─── Material for this exercise ───

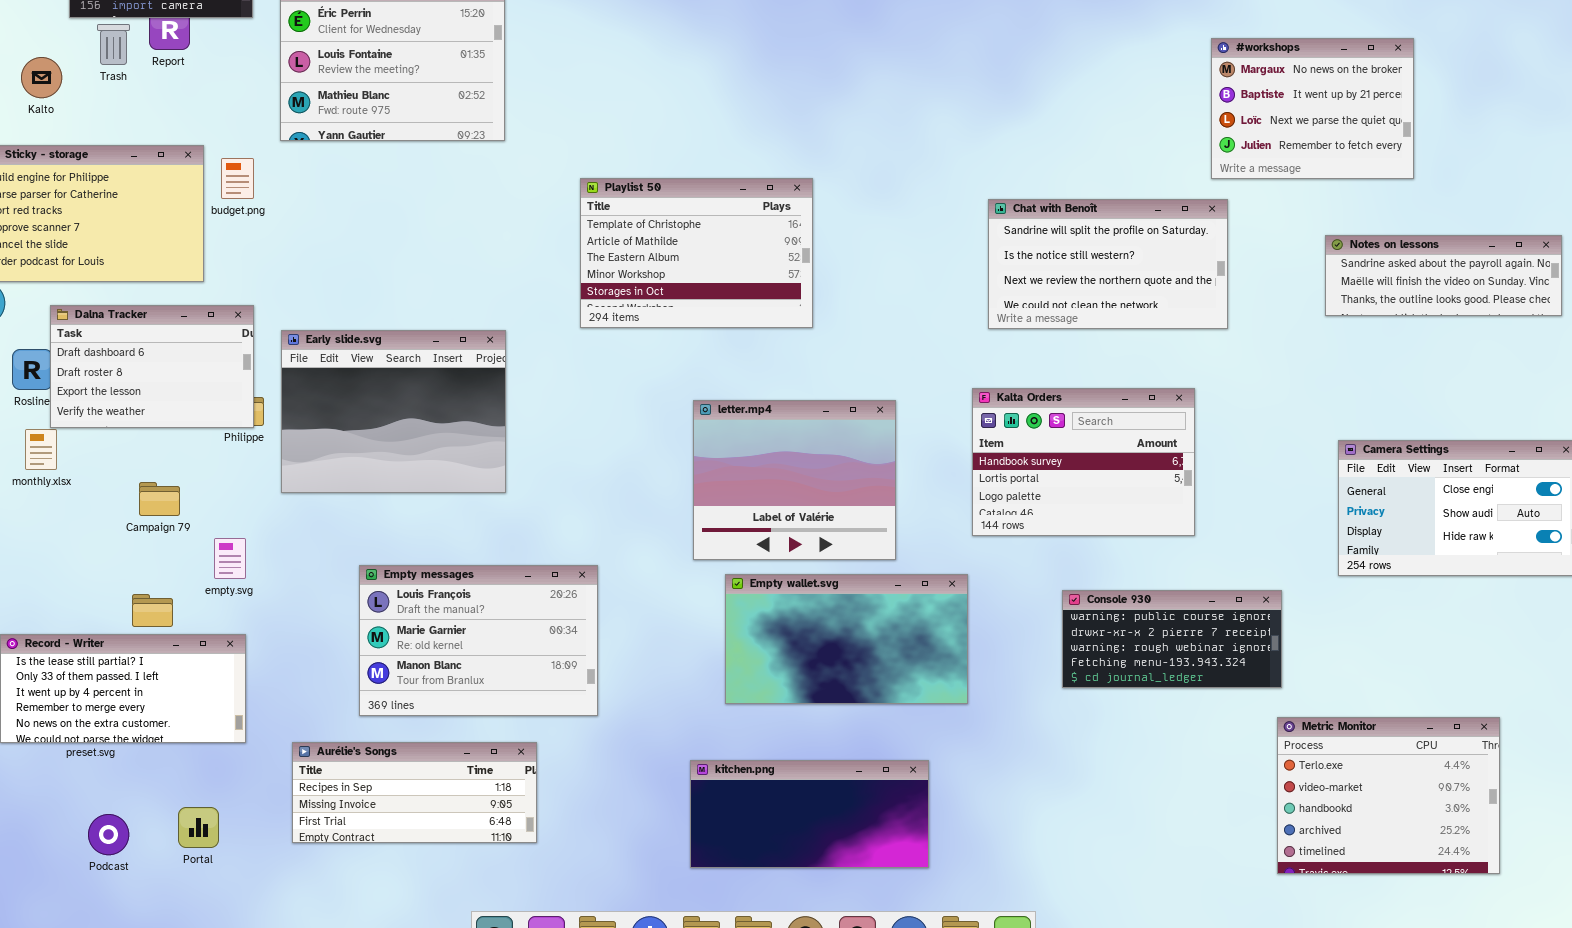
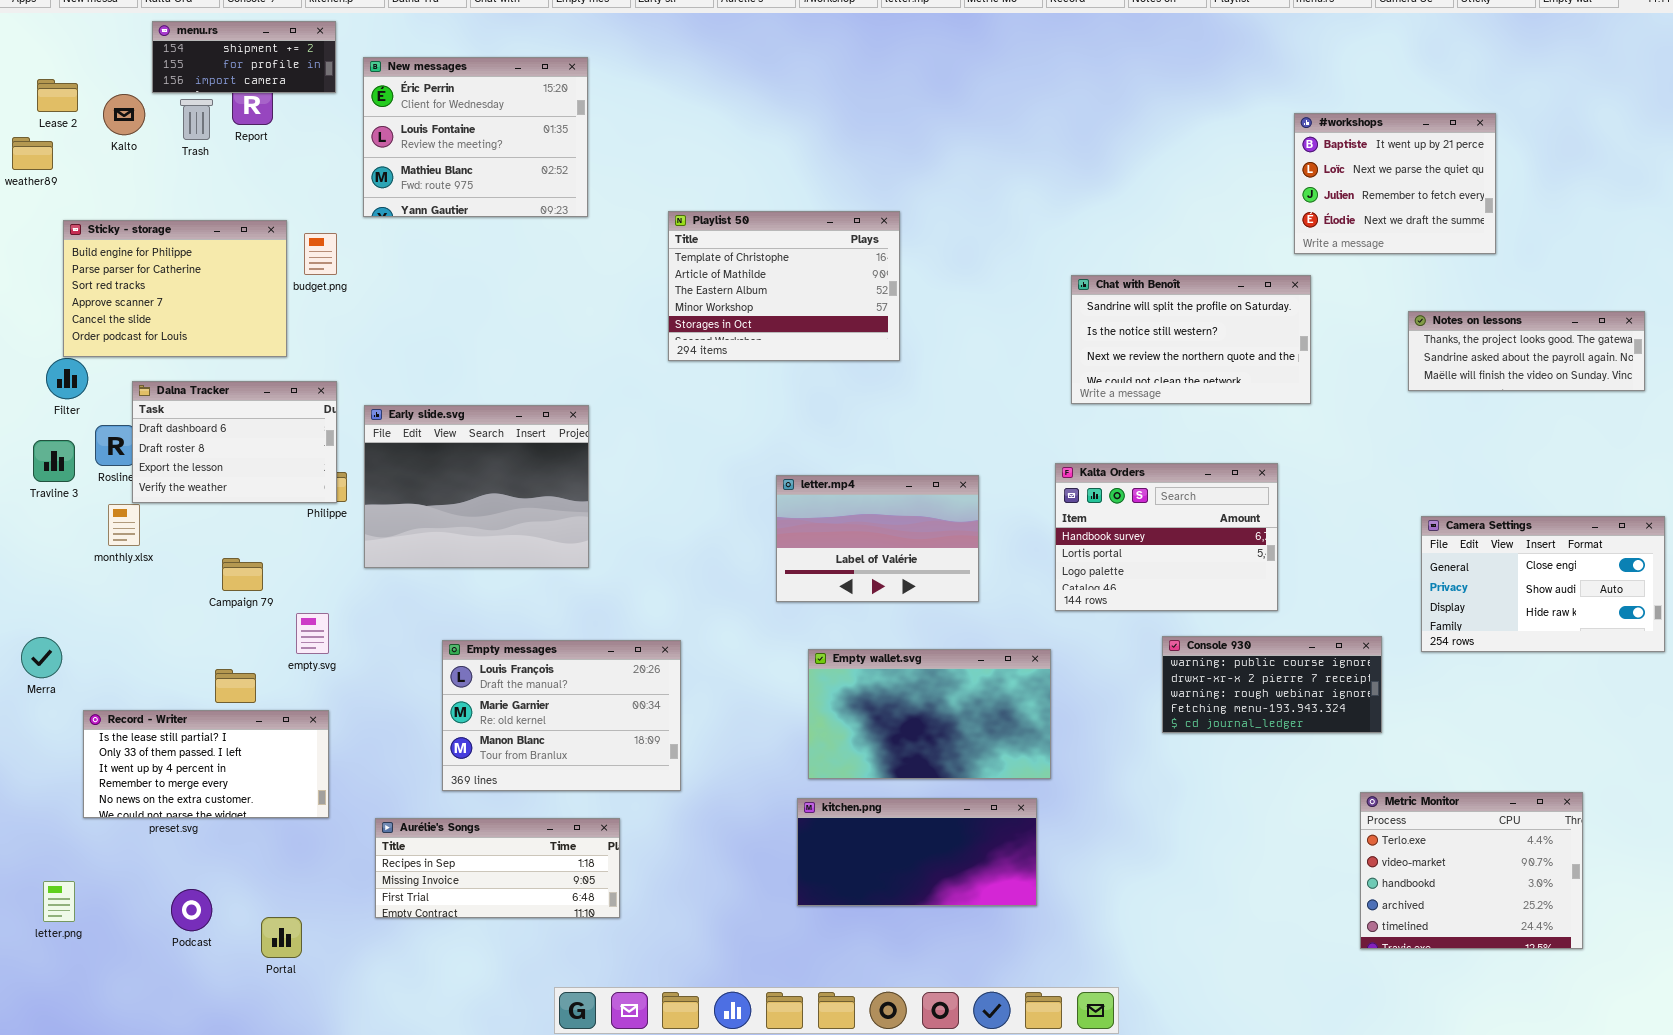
#workshops: [1211,38,1414,179] -> [1294,113,1496,254], scrolled down 1 row
Kalto: [21,57,62,98] -> [103,94,145,135], moved
Playlist 50: [580,178,813,328] -> [668,211,900,361], moved
Notes on lessons: [1325,235,1562,316] -> [1408,311,1645,391], scrolled up 1 row
letter.mp4: [693,400,896,560] -> [776,475,979,602], resized
Console 930: [1062,590,1282,688] -> [1162,636,1382,733], moved
kitchen.png: [690,760,929,868] -> [797,798,1037,906], moved
Portal: [178,807,219,848] -> [261,917,302,958], moved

───

Problem to solve
Where a line of the data contains the string "moved", include it in a count, and state that count alone.

Your solution
5